Data section:

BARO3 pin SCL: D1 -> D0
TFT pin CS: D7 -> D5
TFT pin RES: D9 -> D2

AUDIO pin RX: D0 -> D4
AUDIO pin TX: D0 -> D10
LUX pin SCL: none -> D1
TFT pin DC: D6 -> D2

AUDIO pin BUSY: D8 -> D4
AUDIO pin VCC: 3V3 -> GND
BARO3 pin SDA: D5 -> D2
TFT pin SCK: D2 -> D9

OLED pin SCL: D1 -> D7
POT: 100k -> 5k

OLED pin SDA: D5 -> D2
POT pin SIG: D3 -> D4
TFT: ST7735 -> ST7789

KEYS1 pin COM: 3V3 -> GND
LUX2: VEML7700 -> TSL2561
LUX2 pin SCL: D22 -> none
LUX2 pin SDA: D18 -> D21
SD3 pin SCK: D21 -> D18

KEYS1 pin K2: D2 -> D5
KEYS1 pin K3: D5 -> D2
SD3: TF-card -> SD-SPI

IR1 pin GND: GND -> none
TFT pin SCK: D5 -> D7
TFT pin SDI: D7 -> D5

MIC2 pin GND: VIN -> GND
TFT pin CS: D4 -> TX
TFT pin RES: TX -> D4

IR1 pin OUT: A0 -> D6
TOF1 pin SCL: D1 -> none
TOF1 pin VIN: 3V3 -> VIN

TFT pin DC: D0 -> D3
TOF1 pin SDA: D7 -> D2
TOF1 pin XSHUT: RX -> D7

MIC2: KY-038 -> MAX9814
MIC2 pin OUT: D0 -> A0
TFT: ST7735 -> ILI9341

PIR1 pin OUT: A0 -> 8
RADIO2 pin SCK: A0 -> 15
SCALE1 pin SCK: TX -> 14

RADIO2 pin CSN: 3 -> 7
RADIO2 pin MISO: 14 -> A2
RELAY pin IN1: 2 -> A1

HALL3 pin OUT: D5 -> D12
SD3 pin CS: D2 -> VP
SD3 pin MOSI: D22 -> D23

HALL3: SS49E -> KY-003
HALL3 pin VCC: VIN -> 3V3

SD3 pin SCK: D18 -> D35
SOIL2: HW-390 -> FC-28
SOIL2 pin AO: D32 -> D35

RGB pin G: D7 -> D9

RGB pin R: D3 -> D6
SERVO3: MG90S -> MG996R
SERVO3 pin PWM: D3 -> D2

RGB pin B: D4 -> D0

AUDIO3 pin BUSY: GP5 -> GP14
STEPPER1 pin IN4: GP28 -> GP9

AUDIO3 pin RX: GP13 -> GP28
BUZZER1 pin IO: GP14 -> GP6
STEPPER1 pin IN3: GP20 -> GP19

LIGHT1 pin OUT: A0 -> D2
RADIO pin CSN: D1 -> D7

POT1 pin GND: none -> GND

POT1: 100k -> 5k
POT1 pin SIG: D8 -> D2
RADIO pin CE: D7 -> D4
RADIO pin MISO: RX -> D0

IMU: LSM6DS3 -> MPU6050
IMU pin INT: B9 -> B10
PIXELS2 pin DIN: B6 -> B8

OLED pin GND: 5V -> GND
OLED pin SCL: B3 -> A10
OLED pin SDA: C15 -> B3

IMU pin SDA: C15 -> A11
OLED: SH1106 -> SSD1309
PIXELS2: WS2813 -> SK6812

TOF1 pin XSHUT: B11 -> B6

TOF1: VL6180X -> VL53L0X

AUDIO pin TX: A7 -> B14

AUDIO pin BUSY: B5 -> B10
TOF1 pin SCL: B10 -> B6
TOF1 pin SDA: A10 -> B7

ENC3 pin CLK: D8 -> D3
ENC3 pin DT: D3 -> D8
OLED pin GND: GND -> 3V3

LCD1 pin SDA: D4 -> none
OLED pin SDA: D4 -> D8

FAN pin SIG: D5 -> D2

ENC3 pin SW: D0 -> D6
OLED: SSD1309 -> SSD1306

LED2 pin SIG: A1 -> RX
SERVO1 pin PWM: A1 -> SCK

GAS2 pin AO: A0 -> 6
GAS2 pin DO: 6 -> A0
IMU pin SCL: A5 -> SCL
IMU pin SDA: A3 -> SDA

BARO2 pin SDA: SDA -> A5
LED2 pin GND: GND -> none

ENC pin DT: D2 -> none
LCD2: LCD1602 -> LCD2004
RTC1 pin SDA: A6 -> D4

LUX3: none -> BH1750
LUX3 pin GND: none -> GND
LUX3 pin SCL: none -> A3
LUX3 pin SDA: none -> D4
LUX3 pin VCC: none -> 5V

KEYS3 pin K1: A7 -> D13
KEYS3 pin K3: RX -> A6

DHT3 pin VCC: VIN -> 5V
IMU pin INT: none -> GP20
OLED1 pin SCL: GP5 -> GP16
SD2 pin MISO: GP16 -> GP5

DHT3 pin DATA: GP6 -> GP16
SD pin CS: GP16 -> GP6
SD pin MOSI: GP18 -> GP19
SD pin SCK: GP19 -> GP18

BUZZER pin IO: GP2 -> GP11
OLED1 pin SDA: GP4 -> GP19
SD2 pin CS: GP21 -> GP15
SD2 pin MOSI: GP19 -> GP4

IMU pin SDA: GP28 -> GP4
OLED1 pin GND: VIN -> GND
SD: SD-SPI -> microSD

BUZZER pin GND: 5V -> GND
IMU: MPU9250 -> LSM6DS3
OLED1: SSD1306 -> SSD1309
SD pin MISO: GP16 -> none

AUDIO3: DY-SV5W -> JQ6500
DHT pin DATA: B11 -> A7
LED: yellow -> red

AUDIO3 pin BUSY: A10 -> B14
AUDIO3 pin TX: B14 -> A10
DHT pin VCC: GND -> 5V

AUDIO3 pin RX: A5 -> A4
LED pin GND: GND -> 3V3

Work to complete: Retype the material exactly.

Solution to the problem:
BARO3 pin SCL: D1 -> D0
TFT pin CS: D7 -> D5
TFT pin RES: D9 -> D2

AUDIO pin RX: D0 -> D4
AUDIO pin TX: D0 -> D10
LUX pin SCL: none -> D1
TFT pin DC: D6 -> D2

AUDIO pin BUSY: D8 -> D4
AUDIO pin VCC: 3V3 -> GND
BARO3 pin SDA: D5 -> D2
TFT pin SCK: D2 -> D9

OLED pin SCL: D1 -> D7
POT: 100k -> 5k

OLED pin SDA: D5 -> D2
POT pin SIG: D3 -> D4
TFT: ST7735 -> ST7789

KEYS1 pin COM: 3V3 -> GND
LUX2: VEML7700 -> TSL2561
LUX2 pin SCL: D22 -> none
LUX2 pin SDA: D18 -> D21
SD3 pin SCK: D21 -> D18

KEYS1 pin K2: D2 -> D5
KEYS1 pin K3: D5 -> D2
SD3: TF-card -> SD-SPI

IR1 pin GND: GND -> none
TFT pin SCK: D5 -> D7
TFT pin SDI: D7 -> D5

MIC2 pin GND: VIN -> GND
TFT pin CS: D4 -> TX
TFT pin RES: TX -> D4

IR1 pin OUT: A0 -> D6
TOF1 pin SCL: D1 -> none
TOF1 pin VIN: 3V3 -> VIN

TFT pin DC: D0 -> D3
TOF1 pin SDA: D7 -> D2
TOF1 pin XSHUT: RX -> D7

MIC2: KY-038 -> MAX9814
MIC2 pin OUT: D0 -> A0
TFT: ST7735 -> ILI9341

PIR1 pin OUT: A0 -> 8
RADIO2 pin SCK: A0 -> 15
SCALE1 pin SCK: TX -> 14

RADIO2 pin CSN: 3 -> 7
RADIO2 pin MISO: 14 -> A2
RELAY pin IN1: 2 -> A1

HALL3 pin OUT: D5 -> D12
SD3 pin CS: D2 -> VP
SD3 pin MOSI: D22 -> D23

HALL3: SS49E -> KY-003
HALL3 pin VCC: VIN -> 3V3

SD3 pin SCK: D18 -> D35
SOIL2: HW-390 -> FC-28
SOIL2 pin AO: D32 -> D35

RGB pin G: D7 -> D9

RGB pin R: D3 -> D6
SERVO3: MG90S -> MG996R
SERVO3 pin PWM: D3 -> D2

RGB pin B: D4 -> D0

AUDIO3 pin BUSY: GP5 -> GP14
STEPPER1 pin IN4: GP28 -> GP9

AUDIO3 pin RX: GP13 -> GP28
BUZZER1 pin IO: GP14 -> GP6
STEPPER1 pin IN3: GP20 -> GP19

LIGHT1 pin OUT: A0 -> D2
RADIO pin CSN: D1 -> D7

POT1 pin GND: none -> GND

POT1: 100k -> 5k
POT1 pin SIG: D8 -> D2
RADIO pin CE: D7 -> D4
RADIO pin MISO: RX -> D0

IMU: LSM6DS3 -> MPU6050
IMU pin INT: B9 -> B10
PIXELS2 pin DIN: B6 -> B8

OLED pin GND: 5V -> GND
OLED pin SCL: B3 -> A10
OLED pin SDA: C15 -> B3

IMU pin SDA: C15 -> A11
OLED: SH1106 -> SSD1309
PIXELS2: WS2813 -> SK6812

TOF1 pin XSHUT: B11 -> B6

TOF1: VL6180X -> VL53L0X

AUDIO pin TX: A7 -> B14

AUDIO pin BUSY: B5 -> B10
TOF1 pin SCL: B10 -> B6
TOF1 pin SDA: A10 -> B7

ENC3 pin CLK: D8 -> D3
ENC3 pin DT: D3 -> D8
OLED pin GND: GND -> 3V3

LCD1 pin SDA: D4 -> none
OLED pin SDA: D4 -> D8

FAN pin SIG: D5 -> D2

ENC3 pin SW: D0 -> D6
OLED: SSD1309 -> SSD1306

LED2 pin SIG: A1 -> RX
SERVO1 pin PWM: A1 -> SCK

GAS2 pin AO: A0 -> 6
GAS2 pin DO: 6 -> A0
IMU pin SCL: A5 -> SCL
IMU pin SDA: A3 -> SDA

BARO2 pin SDA: SDA -> A5
LED2 pin GND: GND -> none

ENC pin DT: D2 -> none
LCD2: LCD1602 -> LCD2004
RTC1 pin SDA: A6 -> D4

LUX3: none -> BH1750
LUX3 pin GND: none -> GND
LUX3 pin SCL: none -> A3
LUX3 pin SDA: none -> D4
LUX3 pin VCC: none -> 5V

KEYS3 pin K1: A7 -> D13
KEYS3 pin K3: RX -> A6

DHT3 pin VCC: VIN -> 5V
IMU pin INT: none -> GP20
OLED1 pin SCL: GP5 -> GP16
SD2 pin MISO: GP16 -> GP5

DHT3 pin DATA: GP6 -> GP16
SD pin CS: GP16 -> GP6
SD pin MOSI: GP18 -> GP19
SD pin SCK: GP19 -> GP18

BUZZER pin IO: GP2 -> GP11
OLED1 pin SDA: GP4 -> GP19
SD2 pin CS: GP21 -> GP15
SD2 pin MOSI: GP19 -> GP4

IMU pin SDA: GP28 -> GP4
OLED1 pin GND: VIN -> GND
SD: SD-SPI -> microSD

BUZZER pin GND: 5V -> GND
IMU: MPU9250 -> LSM6DS3
OLED1: SSD1306 -> SSD1309
SD pin MISO: GP16 -> none

AUDIO3: DY-SV5W -> JQ6500
DHT pin DATA: B11 -> A7
LED: yellow -> red

AUDIO3 pin BUSY: A10 -> B14
AUDIO3 pin TX: B14 -> A10
DHT pin VCC: GND -> 5V

AUDIO3 pin RX: A5 -> A4
LED pin GND: GND -> 3V3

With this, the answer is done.